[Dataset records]
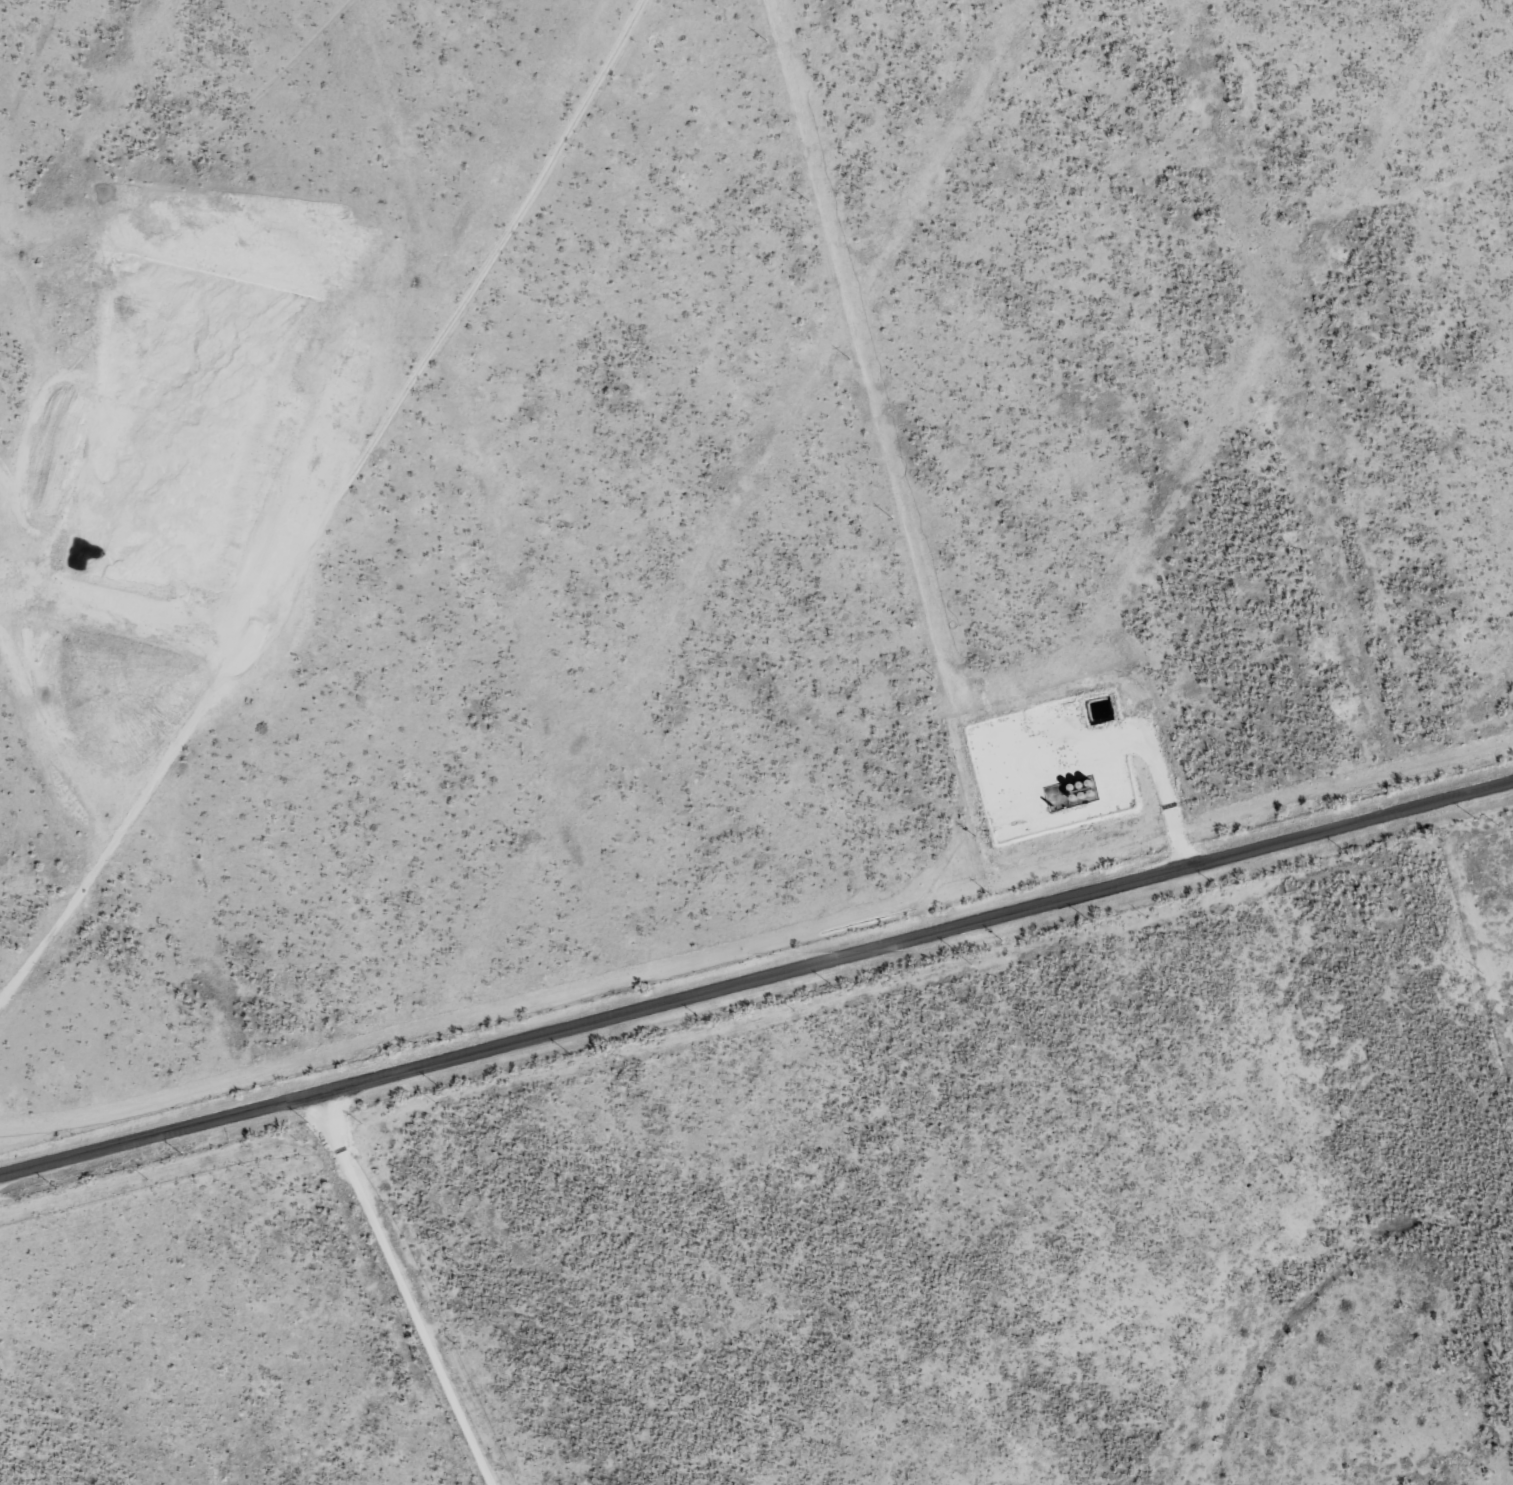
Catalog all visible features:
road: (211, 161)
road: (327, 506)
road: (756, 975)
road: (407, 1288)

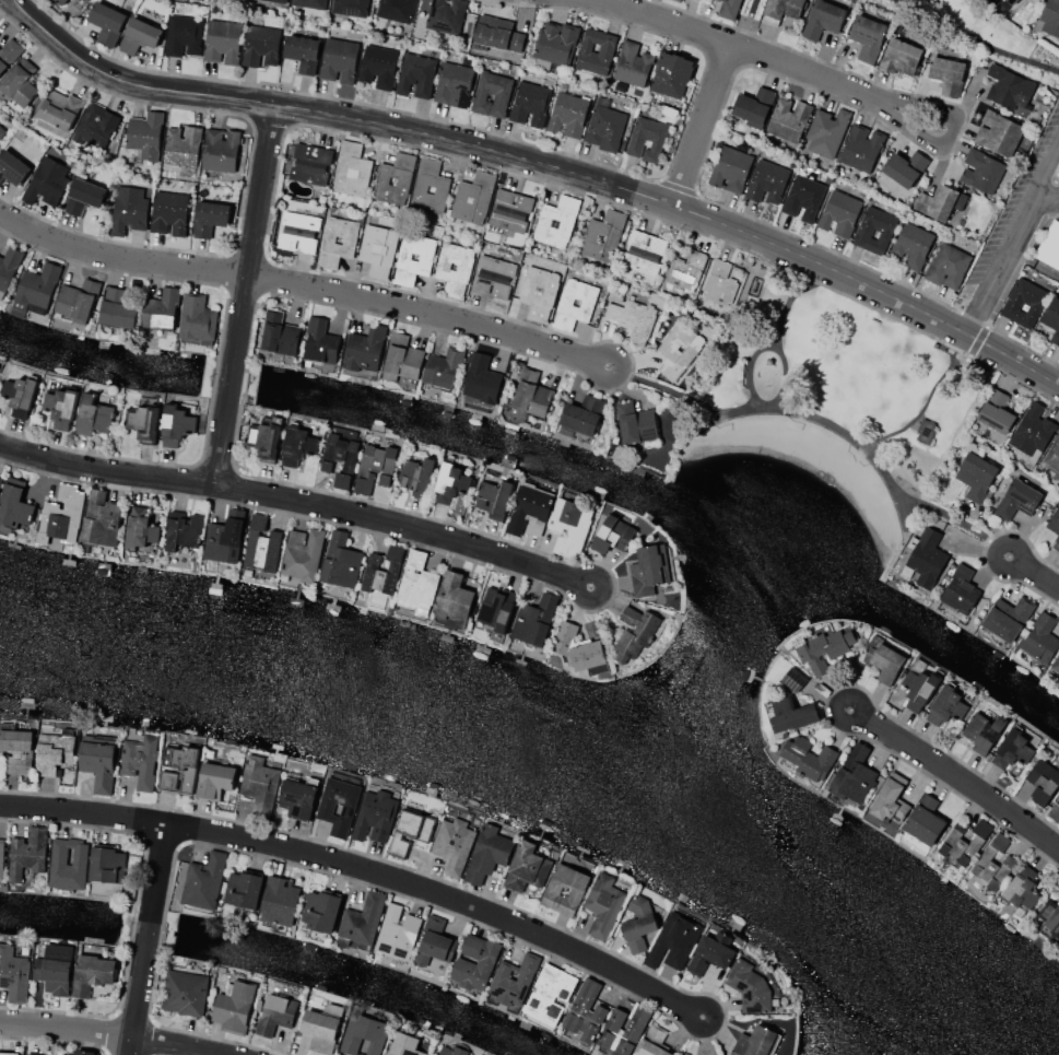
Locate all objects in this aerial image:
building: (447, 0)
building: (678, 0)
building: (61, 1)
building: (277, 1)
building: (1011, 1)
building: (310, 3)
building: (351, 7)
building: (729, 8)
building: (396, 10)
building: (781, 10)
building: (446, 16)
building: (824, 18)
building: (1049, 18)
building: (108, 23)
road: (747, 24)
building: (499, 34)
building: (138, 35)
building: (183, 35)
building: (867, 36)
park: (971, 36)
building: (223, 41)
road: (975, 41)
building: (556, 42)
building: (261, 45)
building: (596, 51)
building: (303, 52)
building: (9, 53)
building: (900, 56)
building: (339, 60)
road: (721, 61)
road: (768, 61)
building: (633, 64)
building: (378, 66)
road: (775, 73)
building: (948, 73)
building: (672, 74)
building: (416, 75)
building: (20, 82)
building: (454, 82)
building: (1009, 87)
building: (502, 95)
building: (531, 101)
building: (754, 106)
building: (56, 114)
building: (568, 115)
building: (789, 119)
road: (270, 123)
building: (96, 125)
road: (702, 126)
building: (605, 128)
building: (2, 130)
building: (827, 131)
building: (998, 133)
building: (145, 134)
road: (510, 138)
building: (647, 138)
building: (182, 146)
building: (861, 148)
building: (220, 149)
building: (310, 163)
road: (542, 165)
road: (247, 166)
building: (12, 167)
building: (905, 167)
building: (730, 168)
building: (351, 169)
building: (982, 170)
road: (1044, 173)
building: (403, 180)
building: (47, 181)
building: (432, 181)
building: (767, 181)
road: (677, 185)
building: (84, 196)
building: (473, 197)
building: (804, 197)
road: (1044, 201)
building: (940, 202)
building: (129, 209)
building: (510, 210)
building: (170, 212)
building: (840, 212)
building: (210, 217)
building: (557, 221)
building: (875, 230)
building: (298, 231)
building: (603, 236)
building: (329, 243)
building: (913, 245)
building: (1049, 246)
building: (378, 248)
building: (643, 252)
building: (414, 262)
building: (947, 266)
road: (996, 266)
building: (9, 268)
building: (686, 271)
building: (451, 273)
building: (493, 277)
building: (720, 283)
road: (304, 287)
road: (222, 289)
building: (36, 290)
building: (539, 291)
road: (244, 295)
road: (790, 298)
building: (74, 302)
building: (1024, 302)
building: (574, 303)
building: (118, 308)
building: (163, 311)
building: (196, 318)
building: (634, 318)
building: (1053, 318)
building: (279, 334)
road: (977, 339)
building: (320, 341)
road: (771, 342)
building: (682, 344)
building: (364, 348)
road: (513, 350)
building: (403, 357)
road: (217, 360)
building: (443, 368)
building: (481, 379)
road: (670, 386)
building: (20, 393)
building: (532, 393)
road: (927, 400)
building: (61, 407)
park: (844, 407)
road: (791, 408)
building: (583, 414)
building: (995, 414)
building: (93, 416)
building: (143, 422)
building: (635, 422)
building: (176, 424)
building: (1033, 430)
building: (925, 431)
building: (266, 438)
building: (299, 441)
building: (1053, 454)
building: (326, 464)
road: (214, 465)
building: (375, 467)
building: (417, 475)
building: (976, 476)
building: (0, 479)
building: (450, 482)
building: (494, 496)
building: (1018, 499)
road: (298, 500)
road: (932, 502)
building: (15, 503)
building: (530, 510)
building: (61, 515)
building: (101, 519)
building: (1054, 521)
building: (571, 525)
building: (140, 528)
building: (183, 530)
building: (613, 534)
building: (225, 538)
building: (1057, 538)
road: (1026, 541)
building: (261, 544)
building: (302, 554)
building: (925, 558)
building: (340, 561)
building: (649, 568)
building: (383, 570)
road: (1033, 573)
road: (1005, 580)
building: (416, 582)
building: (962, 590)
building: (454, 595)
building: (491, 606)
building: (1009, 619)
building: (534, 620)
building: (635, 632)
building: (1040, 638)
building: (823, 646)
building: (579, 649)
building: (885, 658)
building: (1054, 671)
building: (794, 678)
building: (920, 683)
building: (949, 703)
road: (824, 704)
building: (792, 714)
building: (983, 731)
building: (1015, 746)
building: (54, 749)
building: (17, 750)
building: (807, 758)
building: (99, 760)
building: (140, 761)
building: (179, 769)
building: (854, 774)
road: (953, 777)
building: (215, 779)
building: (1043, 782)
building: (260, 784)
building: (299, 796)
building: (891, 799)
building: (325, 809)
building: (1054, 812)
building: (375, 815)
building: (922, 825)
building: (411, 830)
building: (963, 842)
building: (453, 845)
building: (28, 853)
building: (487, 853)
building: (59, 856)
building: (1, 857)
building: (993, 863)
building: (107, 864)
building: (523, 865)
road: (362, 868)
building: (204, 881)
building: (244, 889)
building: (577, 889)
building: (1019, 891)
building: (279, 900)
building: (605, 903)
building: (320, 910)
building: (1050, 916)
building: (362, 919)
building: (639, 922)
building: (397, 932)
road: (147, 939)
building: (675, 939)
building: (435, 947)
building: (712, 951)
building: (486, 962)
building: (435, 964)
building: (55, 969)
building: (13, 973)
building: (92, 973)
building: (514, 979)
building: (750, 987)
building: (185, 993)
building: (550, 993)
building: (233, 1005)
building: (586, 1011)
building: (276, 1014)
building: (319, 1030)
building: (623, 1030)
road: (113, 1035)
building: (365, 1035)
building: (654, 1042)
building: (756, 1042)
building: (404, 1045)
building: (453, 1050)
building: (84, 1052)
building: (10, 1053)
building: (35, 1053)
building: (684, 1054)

▶ **Try it**:
What you output should match the records line for line, minus the pictures.

▶ **Expected answer**:
Catalog all visible features:
road: (211, 161)
road: (327, 506)
road: (756, 975)
road: (407, 1288)

Locate all objects in this aerial image:
building: (447, 0)
building: (678, 0)
building: (61, 1)
building: (277, 1)
building: (1011, 1)
building: (310, 3)
building: (351, 7)
building: (729, 8)
building: (396, 10)
building: (781, 10)
building: (446, 16)
building: (824, 18)
building: (1049, 18)
building: (108, 23)
road: (747, 24)
building: (499, 34)
building: (138, 35)
building: (183, 35)
building: (867, 36)
park: (971, 36)
building: (223, 41)
road: (975, 41)
building: (556, 42)
building: (261, 45)
building: (596, 51)
building: (303, 52)
building: (9, 53)
building: (900, 56)
building: (339, 60)
road: (721, 61)
road: (768, 61)
building: (633, 64)
building: (378, 66)
road: (775, 73)
building: (948, 73)
building: (672, 74)
building: (416, 75)
building: (20, 82)
building: (454, 82)
building: (1009, 87)
building: (502, 95)
building: (531, 101)
building: (754, 106)
building: (56, 114)
building: (568, 115)
building: (789, 119)
road: (270, 123)
building: (96, 125)
road: (702, 126)
building: (605, 128)
building: (2, 130)
building: (827, 131)
building: (998, 133)
building: (145, 134)
road: (510, 138)
building: (647, 138)
building: (182, 146)
building: (861, 148)
building: (220, 149)
building: (310, 163)
road: (542, 165)
road: (247, 166)
building: (12, 167)
building: (905, 167)
building: (730, 168)
building: (351, 169)
building: (982, 170)
road: (1044, 173)
building: (403, 180)
building: (47, 181)
building: (432, 181)
building: (767, 181)
road: (677, 185)
building: (84, 196)
building: (473, 197)
building: (804, 197)
road: (1044, 201)
building: (940, 202)
building: (129, 209)
building: (510, 210)
building: (170, 212)
building: (840, 212)
building: (210, 217)
building: (557, 221)
building: (875, 230)
building: (298, 231)
building: (603, 236)
building: (329, 243)
building: (913, 245)
building: (1049, 246)
building: (378, 248)
building: (643, 252)
building: (414, 262)
building: (947, 266)
road: (996, 266)
building: (9, 268)
building: (686, 271)
building: (451, 273)
building: (493, 277)
building: (720, 283)
road: (304, 287)
road: (222, 289)
building: (36, 290)
building: (539, 291)
road: (244, 295)
road: (790, 298)
building: (74, 302)
building: (1024, 302)
building: (574, 303)
building: (118, 308)
building: (163, 311)
building: (196, 318)
building: (634, 318)
building: (1053, 318)
building: (279, 334)
road: (977, 339)
building: (320, 341)
road: (771, 342)
building: (682, 344)
building: (364, 348)
road: (513, 350)
building: (403, 357)
road: (217, 360)
building: (443, 368)
building: (481, 379)
road: (670, 386)
building: (20, 393)
building: (532, 393)
road: (927, 400)
building: (61, 407)
park: (844, 407)
road: (791, 408)
building: (583, 414)
building: (995, 414)
building: (93, 416)
building: (143, 422)
building: (635, 422)
building: (176, 424)
building: (1033, 430)
building: (925, 431)
building: (266, 438)
building: (299, 441)
building: (1053, 454)
building: (326, 464)
road: (214, 465)
building: (375, 467)
building: (417, 475)
building: (976, 476)
building: (0, 479)
building: (450, 482)
building: (494, 496)
building: (1018, 499)
road: (298, 500)
road: (932, 502)
building: (15, 503)
building: (530, 510)
building: (61, 515)
building: (101, 519)
building: (1054, 521)
building: (571, 525)
building: (140, 528)
building: (183, 530)
building: (613, 534)
building: (225, 538)
building: (1057, 538)
road: (1026, 541)
building: (261, 544)
building: (302, 554)
building: (925, 558)
building: (340, 561)
building: (649, 568)
building: (383, 570)
road: (1033, 573)
road: (1005, 580)
building: (416, 582)
building: (962, 590)
building: (454, 595)
building: (491, 606)
building: (1009, 619)
building: (534, 620)
building: (635, 632)
building: (1040, 638)
building: (823, 646)
building: (579, 649)
building: (885, 658)
building: (1054, 671)
building: (794, 678)
building: (920, 683)
building: (949, 703)
road: (824, 704)
building: (792, 714)
building: (983, 731)
building: (1015, 746)
building: (54, 749)
building: (17, 750)
building: (807, 758)
building: (99, 760)
building: (140, 761)
building: (179, 769)
building: (854, 774)
road: (953, 777)
building: (215, 779)
building: (1043, 782)
building: (260, 784)
building: (299, 796)
building: (891, 799)
building: (325, 809)
building: (1054, 812)
building: (375, 815)
building: (922, 825)
building: (411, 830)
building: (963, 842)
building: (453, 845)
building: (28, 853)
building: (487, 853)
building: (59, 856)
building: (1, 857)
building: (993, 863)
building: (107, 864)
building: (523, 865)
road: (362, 868)
building: (204, 881)
building: (244, 889)
building: (577, 889)
building: (1019, 891)
building: (279, 900)
building: (605, 903)
building: (320, 910)
building: (1050, 916)
building: (362, 919)
building: (639, 922)
building: (397, 932)
road: (147, 939)
building: (675, 939)
building: (435, 947)
building: (712, 951)
building: (486, 962)
building: (435, 964)
building: (55, 969)
building: (13, 973)
building: (92, 973)
building: (514, 979)
building: (750, 987)
building: (185, 993)
building: (550, 993)
building: (233, 1005)
building: (586, 1011)
building: (276, 1014)
building: (319, 1030)
building: (623, 1030)
road: (113, 1035)
building: (365, 1035)
building: (654, 1042)
building: (756, 1042)
building: (404, 1045)
building: (453, 1050)
building: (84, 1052)
building: (10, 1053)
building: (35, 1053)
building: (684, 1054)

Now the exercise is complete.